#### Required work
Go through the material underneath and show every line where the string "yellow" occurs.

#### Records shown

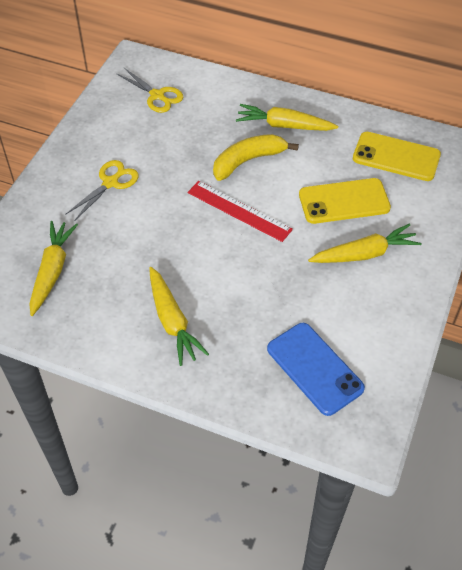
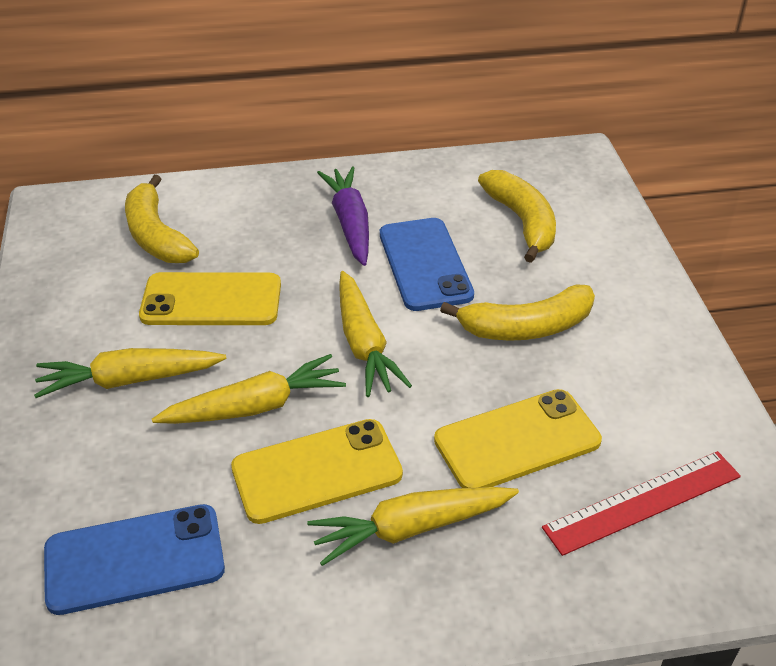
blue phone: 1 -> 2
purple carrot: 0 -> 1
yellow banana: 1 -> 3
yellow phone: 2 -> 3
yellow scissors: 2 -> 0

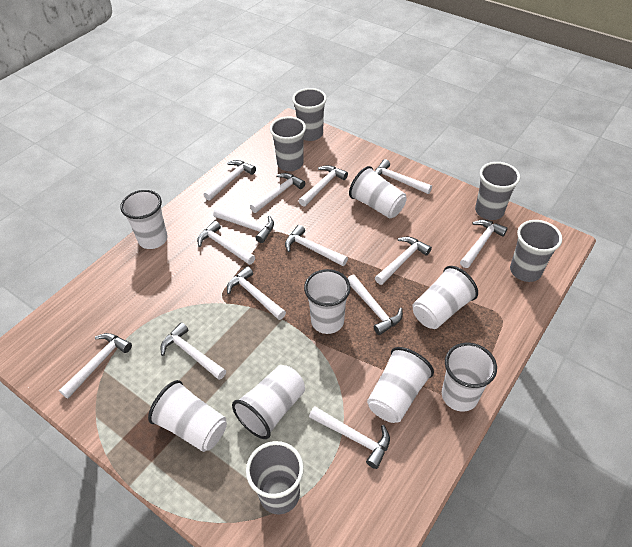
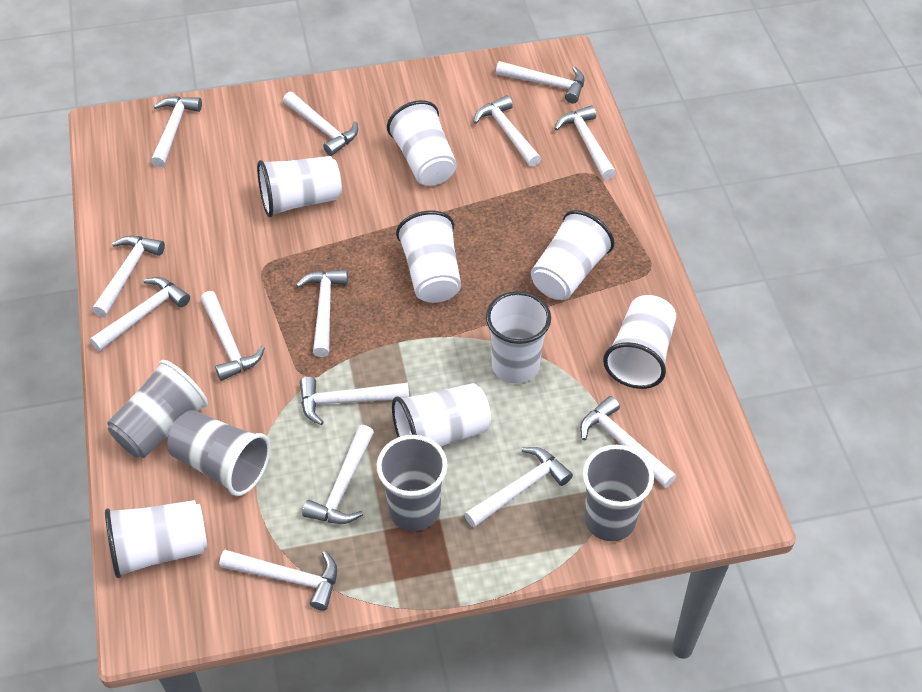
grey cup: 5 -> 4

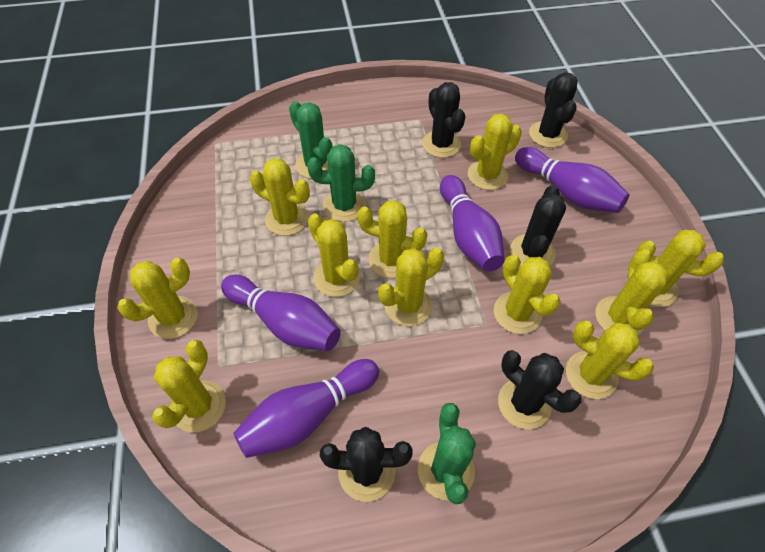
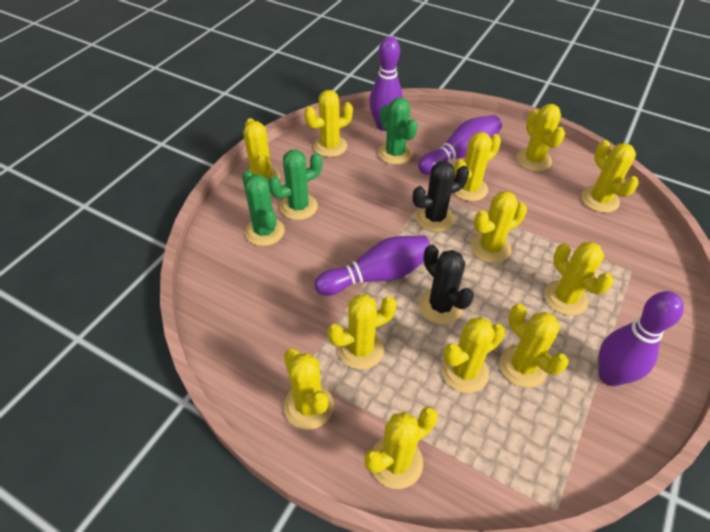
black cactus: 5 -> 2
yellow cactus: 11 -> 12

#### Written reply
yellow banana: 1 -> 3
yellow phone: 2 -> 3
yellow scissors: 2 -> 0
yellow cactus: 11 -> 12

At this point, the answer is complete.